* _Work instructions_:
All entries below are to be set down again exactly as given.

Colored object listings:
Content starts

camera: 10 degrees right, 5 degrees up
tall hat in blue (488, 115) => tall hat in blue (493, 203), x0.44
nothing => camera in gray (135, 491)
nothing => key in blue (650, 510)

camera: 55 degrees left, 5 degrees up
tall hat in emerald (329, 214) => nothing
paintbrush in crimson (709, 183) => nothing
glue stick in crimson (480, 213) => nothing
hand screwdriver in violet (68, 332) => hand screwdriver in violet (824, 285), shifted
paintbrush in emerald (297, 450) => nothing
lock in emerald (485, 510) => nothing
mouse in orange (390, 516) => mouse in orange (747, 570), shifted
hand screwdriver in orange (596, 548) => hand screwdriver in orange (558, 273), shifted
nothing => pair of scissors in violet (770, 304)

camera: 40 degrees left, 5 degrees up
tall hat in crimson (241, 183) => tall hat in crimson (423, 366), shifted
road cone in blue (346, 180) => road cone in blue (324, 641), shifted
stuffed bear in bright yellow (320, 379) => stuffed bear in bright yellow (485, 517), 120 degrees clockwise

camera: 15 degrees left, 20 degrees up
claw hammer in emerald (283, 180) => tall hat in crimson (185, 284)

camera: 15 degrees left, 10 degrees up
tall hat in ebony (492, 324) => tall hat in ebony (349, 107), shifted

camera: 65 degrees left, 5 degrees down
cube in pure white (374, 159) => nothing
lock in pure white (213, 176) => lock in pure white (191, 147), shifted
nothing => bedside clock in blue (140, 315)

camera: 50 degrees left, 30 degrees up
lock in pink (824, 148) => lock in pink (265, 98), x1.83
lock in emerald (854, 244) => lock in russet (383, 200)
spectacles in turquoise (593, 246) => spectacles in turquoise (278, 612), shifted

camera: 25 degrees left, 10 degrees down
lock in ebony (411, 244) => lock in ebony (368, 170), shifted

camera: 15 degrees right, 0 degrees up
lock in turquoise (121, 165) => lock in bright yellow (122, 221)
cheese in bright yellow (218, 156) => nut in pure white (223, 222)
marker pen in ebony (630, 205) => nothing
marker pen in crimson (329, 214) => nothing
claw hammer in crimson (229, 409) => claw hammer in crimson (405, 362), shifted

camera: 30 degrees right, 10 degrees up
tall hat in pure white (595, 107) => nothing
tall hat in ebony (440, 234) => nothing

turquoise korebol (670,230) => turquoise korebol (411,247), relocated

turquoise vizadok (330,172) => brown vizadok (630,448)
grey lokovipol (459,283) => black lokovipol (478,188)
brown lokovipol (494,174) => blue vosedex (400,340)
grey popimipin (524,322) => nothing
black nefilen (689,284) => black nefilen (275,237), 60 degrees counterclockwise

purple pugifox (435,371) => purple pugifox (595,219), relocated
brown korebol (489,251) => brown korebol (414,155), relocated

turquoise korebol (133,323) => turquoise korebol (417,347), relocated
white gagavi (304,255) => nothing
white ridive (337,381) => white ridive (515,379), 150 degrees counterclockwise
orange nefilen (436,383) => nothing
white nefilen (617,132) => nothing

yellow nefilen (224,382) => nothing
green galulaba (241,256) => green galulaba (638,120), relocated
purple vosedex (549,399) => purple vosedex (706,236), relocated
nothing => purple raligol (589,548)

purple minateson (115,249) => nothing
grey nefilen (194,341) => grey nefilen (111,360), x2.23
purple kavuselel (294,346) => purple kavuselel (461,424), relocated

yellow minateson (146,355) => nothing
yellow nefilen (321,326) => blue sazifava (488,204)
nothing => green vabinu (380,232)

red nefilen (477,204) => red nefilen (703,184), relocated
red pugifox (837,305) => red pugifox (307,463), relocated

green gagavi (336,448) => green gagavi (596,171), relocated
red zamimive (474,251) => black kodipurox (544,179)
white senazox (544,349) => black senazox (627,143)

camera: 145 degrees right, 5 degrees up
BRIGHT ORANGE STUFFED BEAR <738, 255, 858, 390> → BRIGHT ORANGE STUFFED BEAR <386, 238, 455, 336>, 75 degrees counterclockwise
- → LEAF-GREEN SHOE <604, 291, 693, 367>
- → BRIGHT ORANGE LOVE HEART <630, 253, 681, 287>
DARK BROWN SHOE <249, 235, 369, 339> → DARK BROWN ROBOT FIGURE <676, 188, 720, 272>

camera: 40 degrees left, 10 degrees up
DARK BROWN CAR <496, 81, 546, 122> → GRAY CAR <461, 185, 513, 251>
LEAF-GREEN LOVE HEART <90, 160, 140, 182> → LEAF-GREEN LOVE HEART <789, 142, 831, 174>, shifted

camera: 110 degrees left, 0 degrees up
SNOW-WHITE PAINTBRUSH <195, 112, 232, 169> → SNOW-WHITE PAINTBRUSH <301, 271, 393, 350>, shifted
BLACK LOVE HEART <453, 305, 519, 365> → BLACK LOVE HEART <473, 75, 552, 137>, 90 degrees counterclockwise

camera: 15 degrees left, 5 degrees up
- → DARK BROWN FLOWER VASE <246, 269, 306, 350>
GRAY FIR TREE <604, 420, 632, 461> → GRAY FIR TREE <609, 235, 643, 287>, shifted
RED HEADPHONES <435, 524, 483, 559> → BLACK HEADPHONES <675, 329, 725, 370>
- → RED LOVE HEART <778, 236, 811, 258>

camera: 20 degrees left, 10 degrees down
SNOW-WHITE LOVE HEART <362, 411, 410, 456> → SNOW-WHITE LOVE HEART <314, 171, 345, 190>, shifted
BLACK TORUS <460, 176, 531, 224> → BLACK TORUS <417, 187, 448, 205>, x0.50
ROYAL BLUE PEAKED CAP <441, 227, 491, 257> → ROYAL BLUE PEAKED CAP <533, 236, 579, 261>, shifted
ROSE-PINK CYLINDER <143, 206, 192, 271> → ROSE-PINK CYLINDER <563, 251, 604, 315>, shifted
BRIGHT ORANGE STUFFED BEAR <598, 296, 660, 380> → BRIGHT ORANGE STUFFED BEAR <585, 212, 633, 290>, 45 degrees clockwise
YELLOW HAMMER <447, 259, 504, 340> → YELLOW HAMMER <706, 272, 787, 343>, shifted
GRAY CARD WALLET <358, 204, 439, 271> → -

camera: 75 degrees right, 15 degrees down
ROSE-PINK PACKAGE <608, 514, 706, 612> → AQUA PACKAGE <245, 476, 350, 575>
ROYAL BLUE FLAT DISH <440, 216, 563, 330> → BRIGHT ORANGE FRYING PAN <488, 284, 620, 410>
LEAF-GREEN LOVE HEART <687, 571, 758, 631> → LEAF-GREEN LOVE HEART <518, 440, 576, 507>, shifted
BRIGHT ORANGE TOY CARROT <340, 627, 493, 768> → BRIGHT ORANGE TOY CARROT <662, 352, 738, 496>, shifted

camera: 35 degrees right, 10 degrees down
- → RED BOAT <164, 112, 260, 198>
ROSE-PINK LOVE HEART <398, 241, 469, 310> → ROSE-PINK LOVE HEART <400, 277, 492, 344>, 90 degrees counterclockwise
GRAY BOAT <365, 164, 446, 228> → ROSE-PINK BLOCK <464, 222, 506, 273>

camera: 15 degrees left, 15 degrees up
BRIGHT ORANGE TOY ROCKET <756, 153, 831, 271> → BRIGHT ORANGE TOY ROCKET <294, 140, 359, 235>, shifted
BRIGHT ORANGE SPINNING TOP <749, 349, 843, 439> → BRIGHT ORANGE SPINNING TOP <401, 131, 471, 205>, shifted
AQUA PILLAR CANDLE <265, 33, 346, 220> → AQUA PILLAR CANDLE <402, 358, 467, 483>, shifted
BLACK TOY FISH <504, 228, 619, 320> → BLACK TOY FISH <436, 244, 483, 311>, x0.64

Content ends

* _Answer below_:
camera: 10 degrees right, 5 degrees up
tall hat in blue (488, 115) => tall hat in blue (493, 203), x0.44
nothing => camera in gray (135, 491)
nothing => key in blue (650, 510)

camera: 55 degrees left, 5 degrees up
tall hat in emerald (329, 214) => nothing
paintbrush in crimson (709, 183) => nothing
glue stick in crimson (480, 213) => nothing
hand screwdriver in violet (68, 332) => hand screwdriver in violet (824, 285), shifted
paintbrush in emerald (297, 450) => nothing
lock in emerald (485, 510) => nothing
mouse in orange (390, 516) => mouse in orange (747, 570), shifted
hand screwdriver in orange (596, 548) => hand screwdriver in orange (558, 273), shifted
nothing => pair of scissors in violet (770, 304)

camera: 40 degrees left, 5 degrees up
tall hat in crimson (241, 183) => tall hat in crimson (423, 366), shifted
road cone in blue (346, 180) => road cone in blue (324, 641), shifted
stuffed bear in bright yellow (320, 379) => stuffed bear in bright yellow (485, 517), 120 degrees clockwise

camera: 15 degrees left, 20 degrees up
claw hammer in emerald (283, 180) => tall hat in crimson (185, 284)

camera: 15 degrees left, 10 degrees up
tall hat in ebony (492, 324) => tall hat in ebony (349, 107), shifted

camera: 65 degrees left, 5 degrees down
cube in pure white (374, 159) => nothing
lock in pure white (213, 176) => lock in pure white (191, 147), shifted
nothing => bedside clock in blue (140, 315)

camera: 50 degrees left, 30 degrees up
lock in pink (824, 148) => lock in pink (265, 98), x1.83
lock in emerald (854, 244) => lock in russet (383, 200)
spectacles in turquoise (593, 246) => spectacles in turquoise (278, 612), shifted

camera: 25 degrees left, 10 degrees down
lock in ebony (411, 244) => lock in ebony (368, 170), shifted

camera: 15 degrees right, 0 degrees up
lock in turquoise (121, 165) => lock in bright yellow (122, 221)
cheese in bright yellow (218, 156) => nut in pure white (223, 222)
marker pen in ebony (630, 205) => nothing
marker pen in crimson (329, 214) => nothing
claw hammer in crimson (229, 409) => claw hammer in crimson (405, 362), shifted

camera: 30 degrees right, 10 degrees up
tall hat in pure white (595, 107) => nothing
tall hat in ebony (440, 234) => nothing

turquoise korebol (670,230) => turquoise korebol (411,247), relocated

turquoise vizadok (330,172) => brown vizadok (630,448)
grey lokovipol (459,283) => black lokovipol (478,188)
brown lokovipol (494,174) => blue vosedex (400,340)
grey popimipin (524,322) => nothing
black nefilen (689,284) => black nefilen (275,237), 60 degrees counterclockwise

purple pugifox (435,371) => purple pugifox (595,219), relocated
brown korebol (489,251) => brown korebol (414,155), relocated

turquoise korebol (133,323) => turquoise korebol (417,347), relocated
white gagavi (304,255) => nothing
white ridive (337,381) => white ridive (515,379), 150 degrees counterclockwise
orange nefilen (436,383) => nothing
white nefilen (617,132) => nothing

yellow nefilen (224,382) => nothing
green galulaba (241,256) => green galulaba (638,120), relocated
purple vosedex (549,399) => purple vosedex (706,236), relocated
nothing => purple raligol (589,548)

purple minateson (115,249) => nothing
grey nefilen (194,341) => grey nefilen (111,360), x2.23
purple kavuselel (294,346) => purple kavuselel (461,424), relocated

yellow minateson (146,355) => nothing
yellow nefilen (321,326) => blue sazifava (488,204)
nothing => green vabinu (380,232)

red nefilen (477,204) => red nefilen (703,184), relocated
red pugifox (837,305) => red pugifox (307,463), relocated

green gagavi (336,448) => green gagavi (596,171), relocated
red zamimive (474,251) => black kodipurox (544,179)
white senazox (544,349) => black senazox (627,143)

camera: 145 degrees right, 5 degrees up
BRIGHT ORANGE STUFFED BEAR <738, 255, 858, 390> → BRIGHT ORANGE STUFFED BEAR <386, 238, 455, 336>, 75 degrees counterclockwise
- → LEAF-GREEN SHOE <604, 291, 693, 367>
- → BRIGHT ORANGE LOVE HEART <630, 253, 681, 287>
DARK BROWN SHOE <249, 235, 369, 339> → DARK BROWN ROBOT FIGURE <676, 188, 720, 272>

camera: 40 degrees left, 10 degrees up
DARK BROWN CAR <496, 81, 546, 122> → GRAY CAR <461, 185, 513, 251>
LEAF-GREEN LOVE HEART <90, 160, 140, 182> → LEAF-GREEN LOVE HEART <789, 142, 831, 174>, shifted

camera: 110 degrees left, 0 degrees up
SNOW-WHITE PAINTBRUSH <195, 112, 232, 169> → SNOW-WHITE PAINTBRUSH <301, 271, 393, 350>, shifted
BLACK LOVE HEART <453, 305, 519, 365> → BLACK LOVE HEART <473, 75, 552, 137>, 90 degrees counterclockwise

camera: 15 degrees left, 5 degrees up
- → DARK BROWN FLOWER VASE <246, 269, 306, 350>
GRAY FIR TREE <604, 420, 632, 461> → GRAY FIR TREE <609, 235, 643, 287>, shifted
RED HEADPHONES <435, 524, 483, 559> → BLACK HEADPHONES <675, 329, 725, 370>
- → RED LOVE HEART <778, 236, 811, 258>

camera: 20 degrees left, 10 degrees down
SNOW-WHITE LOVE HEART <362, 411, 410, 456> → SNOW-WHITE LOVE HEART <314, 171, 345, 190>, shifted
BLACK TORUS <460, 176, 531, 224> → BLACK TORUS <417, 187, 448, 205>, x0.50
ROYAL BLUE PEAKED CAP <441, 227, 491, 257> → ROYAL BLUE PEAKED CAP <533, 236, 579, 261>, shifted
ROSE-PINK CYLINDER <143, 206, 192, 271> → ROSE-PINK CYLINDER <563, 251, 604, 315>, shifted
BRIGHT ORANGE STUFFED BEAR <598, 296, 660, 380> → BRIGHT ORANGE STUFFED BEAR <585, 212, 633, 290>, 45 degrees clockwise
YELLOW HAMMER <447, 259, 504, 340> → YELLOW HAMMER <706, 272, 787, 343>, shifted
GRAY CARD WALLET <358, 204, 439, 271> → -

camera: 75 degrees right, 15 degrees down
ROSE-PINK PACKAGE <608, 514, 706, 612> → AQUA PACKAGE <245, 476, 350, 575>
ROYAL BLUE FLAT DISH <440, 216, 563, 330> → BRIGHT ORANGE FRYING PAN <488, 284, 620, 410>
LEAF-GREEN LOVE HEART <687, 571, 758, 631> → LEAF-GREEN LOVE HEART <518, 440, 576, 507>, shifted
BRIGHT ORANGE TOY CARROT <340, 627, 493, 768> → BRIGHT ORANGE TOY CARROT <662, 352, 738, 496>, shifted

camera: 35 degrees right, 10 degrees down
- → RED BOAT <164, 112, 260, 198>
ROSE-PINK LOVE HEART <398, 241, 469, 310> → ROSE-PINK LOVE HEART <400, 277, 492, 344>, 90 degrees counterclockwise
GRAY BOAT <365, 164, 446, 228> → ROSE-PINK BLOCK <464, 222, 506, 273>

camera: 15 degrees left, 15 degrees up
BRIGHT ORANGE TOY ROCKET <756, 153, 831, 271> → BRIGHT ORANGE TOY ROCKET <294, 140, 359, 235>, shifted
BRIGHT ORANGE SPINNING TOP <749, 349, 843, 439> → BRIGHT ORANGE SPINNING TOP <401, 131, 471, 205>, shifted
AQUA PILLAR CANDLE <265, 33, 346, 220> → AQUA PILLAR CANDLE <402, 358, 467, 483>, shifted
BLACK TOY FISH <504, 228, 619, 320> → BLACK TOY FISH <436, 244, 483, 311>, x0.64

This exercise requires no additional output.